[Dataset records]
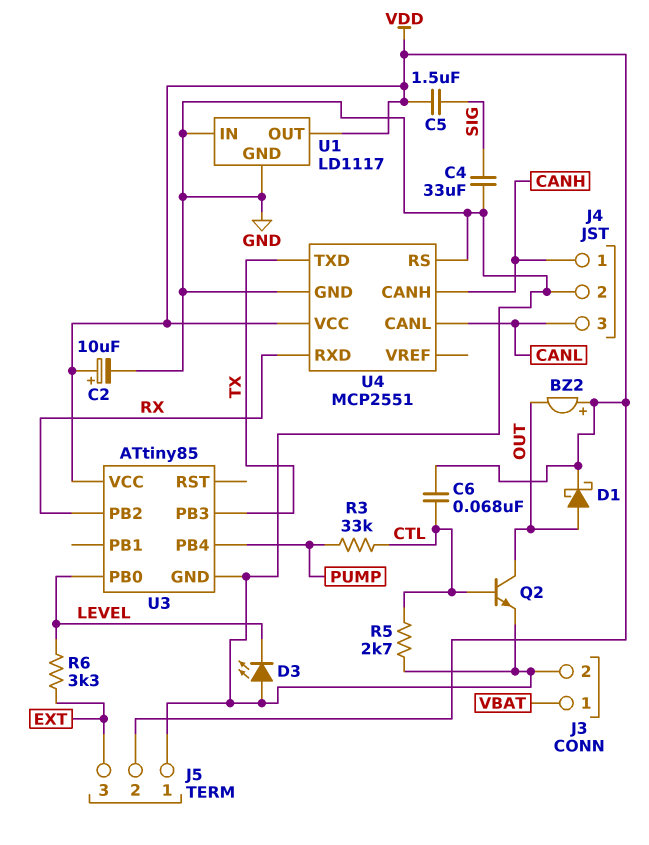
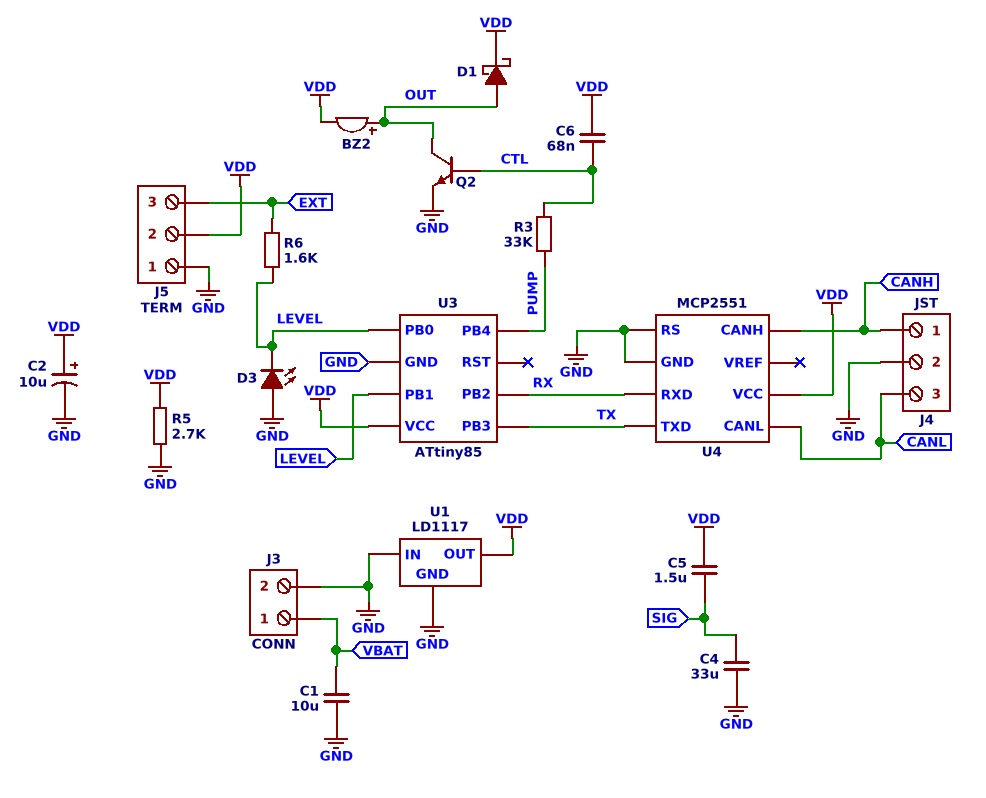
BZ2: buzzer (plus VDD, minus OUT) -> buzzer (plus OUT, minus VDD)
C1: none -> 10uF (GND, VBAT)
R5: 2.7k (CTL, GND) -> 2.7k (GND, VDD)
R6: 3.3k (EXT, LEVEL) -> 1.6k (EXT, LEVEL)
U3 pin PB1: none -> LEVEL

◆ What you are asked to do
Each record above, in full: return it exactly, pictures excluded.

◆ Solution to the problem
BZ2: buzzer (plus VDD, minus OUT) -> buzzer (plus OUT, minus VDD)
C1: none -> 10uF (GND, VBAT)
R5: 2.7k (CTL, GND) -> 2.7k (GND, VDD)
R6: 3.3k (EXT, LEVEL) -> 1.6k (EXT, LEVEL)
U3 pin PB1: none -> LEVEL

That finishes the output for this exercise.